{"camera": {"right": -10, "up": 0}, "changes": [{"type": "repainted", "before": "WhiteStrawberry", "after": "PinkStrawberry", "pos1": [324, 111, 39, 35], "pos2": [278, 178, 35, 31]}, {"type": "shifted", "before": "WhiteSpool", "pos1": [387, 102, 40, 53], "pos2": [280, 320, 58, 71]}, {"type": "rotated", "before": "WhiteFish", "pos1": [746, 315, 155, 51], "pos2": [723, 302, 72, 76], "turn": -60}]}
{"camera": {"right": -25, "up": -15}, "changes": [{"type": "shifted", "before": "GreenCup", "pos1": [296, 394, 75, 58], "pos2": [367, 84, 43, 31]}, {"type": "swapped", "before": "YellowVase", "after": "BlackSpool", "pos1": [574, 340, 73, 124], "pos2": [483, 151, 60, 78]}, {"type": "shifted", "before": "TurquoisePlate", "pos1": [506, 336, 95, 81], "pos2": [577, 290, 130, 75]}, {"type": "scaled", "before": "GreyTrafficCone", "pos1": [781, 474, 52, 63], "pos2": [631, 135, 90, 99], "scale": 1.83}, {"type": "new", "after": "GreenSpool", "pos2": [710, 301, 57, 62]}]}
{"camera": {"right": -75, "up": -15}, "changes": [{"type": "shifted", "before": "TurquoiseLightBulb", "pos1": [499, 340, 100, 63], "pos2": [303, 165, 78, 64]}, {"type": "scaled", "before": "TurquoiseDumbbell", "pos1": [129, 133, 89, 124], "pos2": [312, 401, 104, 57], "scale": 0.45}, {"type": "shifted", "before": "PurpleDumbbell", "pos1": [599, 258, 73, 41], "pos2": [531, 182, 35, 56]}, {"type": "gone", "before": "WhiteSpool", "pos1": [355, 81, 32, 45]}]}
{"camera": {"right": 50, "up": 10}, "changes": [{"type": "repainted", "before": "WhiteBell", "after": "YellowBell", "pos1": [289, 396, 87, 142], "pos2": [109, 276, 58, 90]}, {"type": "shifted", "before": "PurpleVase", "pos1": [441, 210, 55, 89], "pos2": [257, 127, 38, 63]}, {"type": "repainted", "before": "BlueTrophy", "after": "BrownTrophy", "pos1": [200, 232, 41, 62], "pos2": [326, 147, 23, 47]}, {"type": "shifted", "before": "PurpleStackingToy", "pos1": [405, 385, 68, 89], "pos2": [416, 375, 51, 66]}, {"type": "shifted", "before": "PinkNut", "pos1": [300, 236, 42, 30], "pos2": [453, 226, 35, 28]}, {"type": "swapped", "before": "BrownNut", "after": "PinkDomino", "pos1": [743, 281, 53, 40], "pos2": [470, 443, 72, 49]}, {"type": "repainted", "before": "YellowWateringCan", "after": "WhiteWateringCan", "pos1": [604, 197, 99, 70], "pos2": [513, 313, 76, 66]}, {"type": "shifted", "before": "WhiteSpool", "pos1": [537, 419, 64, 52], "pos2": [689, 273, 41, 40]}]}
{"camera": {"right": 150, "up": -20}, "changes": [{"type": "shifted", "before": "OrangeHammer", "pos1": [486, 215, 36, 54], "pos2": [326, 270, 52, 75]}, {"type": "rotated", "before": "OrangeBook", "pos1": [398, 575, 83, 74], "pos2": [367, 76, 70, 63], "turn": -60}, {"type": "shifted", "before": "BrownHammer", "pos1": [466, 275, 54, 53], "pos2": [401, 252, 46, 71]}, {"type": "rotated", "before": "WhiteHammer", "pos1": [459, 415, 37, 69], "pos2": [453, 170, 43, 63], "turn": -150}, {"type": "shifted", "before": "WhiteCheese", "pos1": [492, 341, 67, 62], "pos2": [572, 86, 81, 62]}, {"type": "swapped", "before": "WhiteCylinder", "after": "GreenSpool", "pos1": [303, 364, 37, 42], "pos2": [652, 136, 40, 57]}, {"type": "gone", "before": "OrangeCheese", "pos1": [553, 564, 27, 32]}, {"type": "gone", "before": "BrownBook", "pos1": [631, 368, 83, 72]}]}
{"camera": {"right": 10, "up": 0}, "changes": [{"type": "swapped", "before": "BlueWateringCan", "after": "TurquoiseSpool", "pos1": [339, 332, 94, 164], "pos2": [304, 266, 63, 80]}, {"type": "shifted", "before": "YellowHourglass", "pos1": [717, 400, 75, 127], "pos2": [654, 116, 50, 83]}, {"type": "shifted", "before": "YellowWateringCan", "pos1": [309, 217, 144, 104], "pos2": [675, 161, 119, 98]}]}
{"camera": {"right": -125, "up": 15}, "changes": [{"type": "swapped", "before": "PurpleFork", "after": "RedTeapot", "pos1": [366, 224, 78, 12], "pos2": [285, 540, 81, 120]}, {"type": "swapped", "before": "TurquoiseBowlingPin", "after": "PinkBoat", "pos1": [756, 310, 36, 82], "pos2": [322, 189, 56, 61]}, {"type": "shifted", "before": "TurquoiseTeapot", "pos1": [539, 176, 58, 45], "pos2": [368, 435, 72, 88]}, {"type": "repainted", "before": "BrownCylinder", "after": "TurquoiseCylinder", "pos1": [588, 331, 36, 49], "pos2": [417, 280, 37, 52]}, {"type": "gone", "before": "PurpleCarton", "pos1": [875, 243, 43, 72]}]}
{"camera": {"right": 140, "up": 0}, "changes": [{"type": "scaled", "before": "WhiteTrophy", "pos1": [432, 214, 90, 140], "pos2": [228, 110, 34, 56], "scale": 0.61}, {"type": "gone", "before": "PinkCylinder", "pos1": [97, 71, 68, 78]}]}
+--
▶ PROBLEM TO SOLVE: Search the data for "scale" and list every line in which it occurs.

▶ SOLUTION:
{"camera": {"right": -25, "up": -15}, "changes": [{"type": "shifted", "before": "GreenCup", "pos1": [296, 394, 75, 58], "pos2": [367, 84, 43, 31]}, {"type": "swapped", "before": "YellowVase", "after": "BlackSpool", "pos1": [574, 340, 73, 124], "pos2": [483, 151, 60, 78]}, {"type": "shifted", "before": "TurquoisePlate", "pos1": [506, 336, 95, 81], "pos2": [577, 290, 130, 75]}, {"type": "scaled", "before": "GreyTrafficCone", "pos1": [781, 474, 52, 63], "pos2": [631, 135, 90, 99], "scale": 1.83}, {"type": "new", "after": "GreenSpool", "pos2": [710, 301, 57, 62]}]}
{"camera": {"right": -75, "up": -15}, "changes": [{"type": "shifted", "before": "TurquoiseLightBulb", "pos1": [499, 340, 100, 63], "pos2": [303, 165, 78, 64]}, {"type": "scaled", "before": "TurquoiseDumbbell", "pos1": [129, 133, 89, 124], "pos2": [312, 401, 104, 57], "scale": 0.45}, {"type": "shifted", "before": "PurpleDumbbell", "pos1": [599, 258, 73, 41], "pos2": [531, 182, 35, 56]}, {"type": "gone", "before": "WhiteSpool", "pos1": [355, 81, 32, 45]}]}
{"camera": {"right": 140, "up": 0}, "changes": [{"type": "scaled", "before": "WhiteTrophy", "pos1": [432, 214, 90, 140], "pos2": [228, 110, 34, 56], "scale": 0.61}, {"type": "gone", "before": "PinkCylinder", "pos1": [97, 71, 68, 78]}]}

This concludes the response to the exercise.